Source material Start Marker

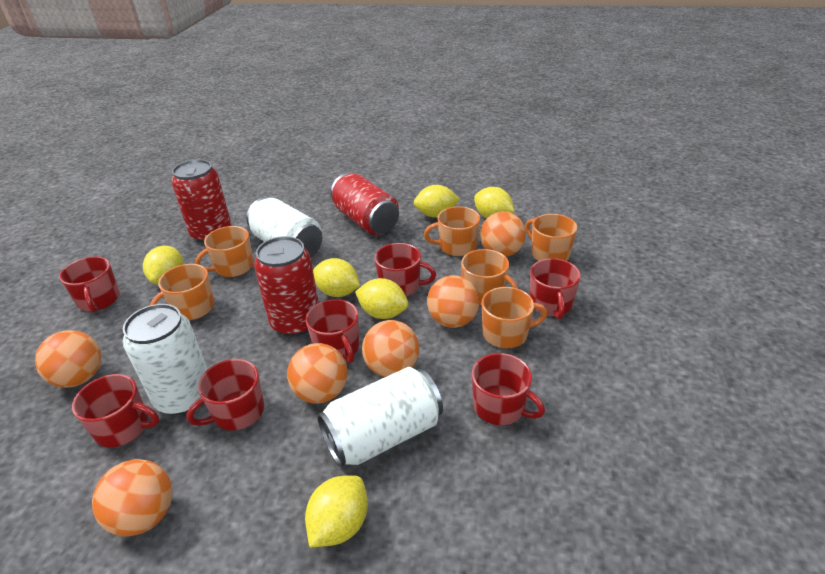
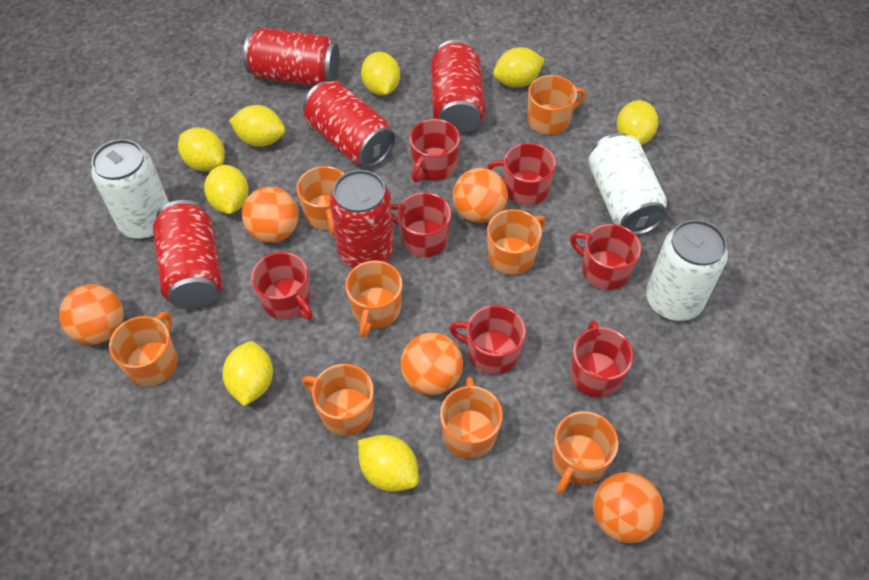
orange ball: 6 -> 5
orange mug: 6 -> 8
red can: 3 -> 5
yellow lemon: 6 -> 8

Source material End Marker

> Your objective
Transcribe each line above verbatim, with the pictures left out.

> Exercise output
orange ball: 6 -> 5
orange mug: 6 -> 8
red can: 3 -> 5
yellow lemon: 6 -> 8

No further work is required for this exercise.